Data records:
-=-=-

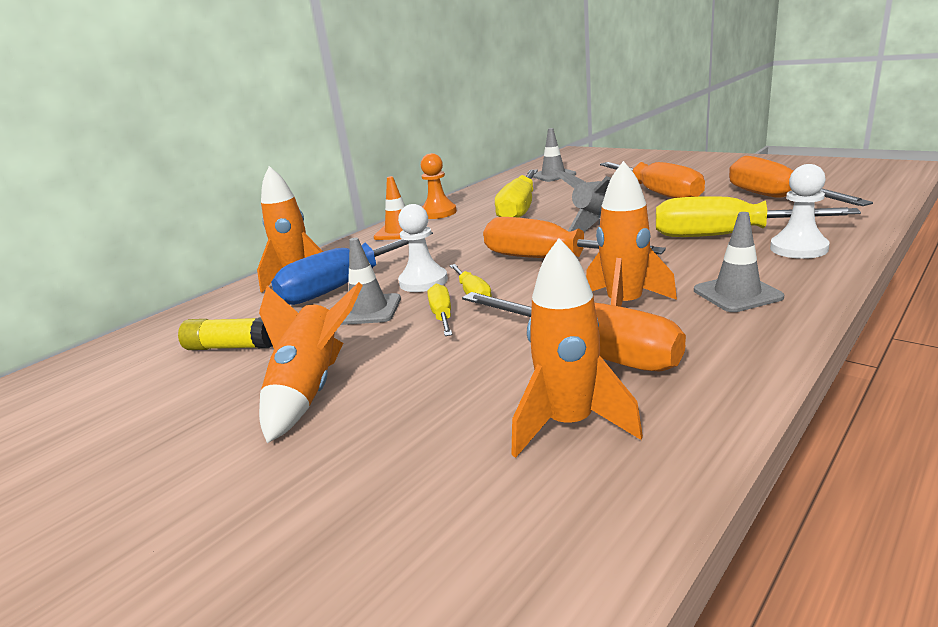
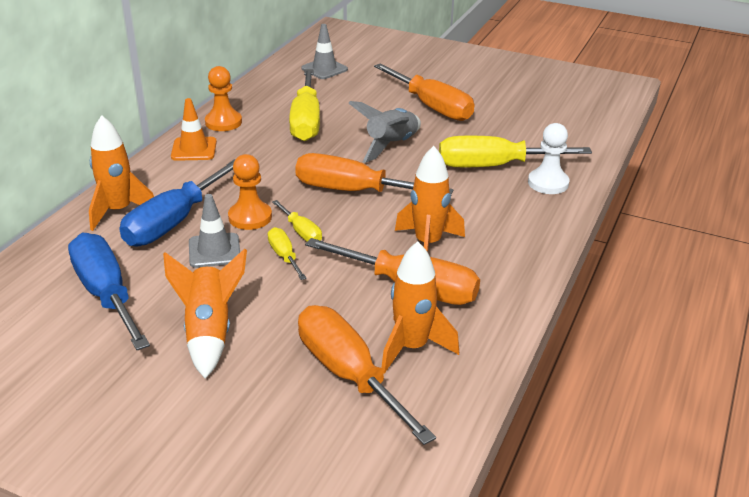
camera: 20 degrees left, 10 degrees up
(231, 347) = (106, 294): yellow glue stick -> blue screwdriver
(423, 281) = (250, 217): white pawn -> orange pawn
(737, 294) = (507, 231): grey traffic cone -> none
(776, 199) = (530, 120): orange screwdriver -> orange screwdriver (349, 374)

-=-=-

### TASK DIRECTIONS:
Provide the number of lines in these entries that hold the word "orange", without any accompanying text.

### EXERCISE RESULT:
2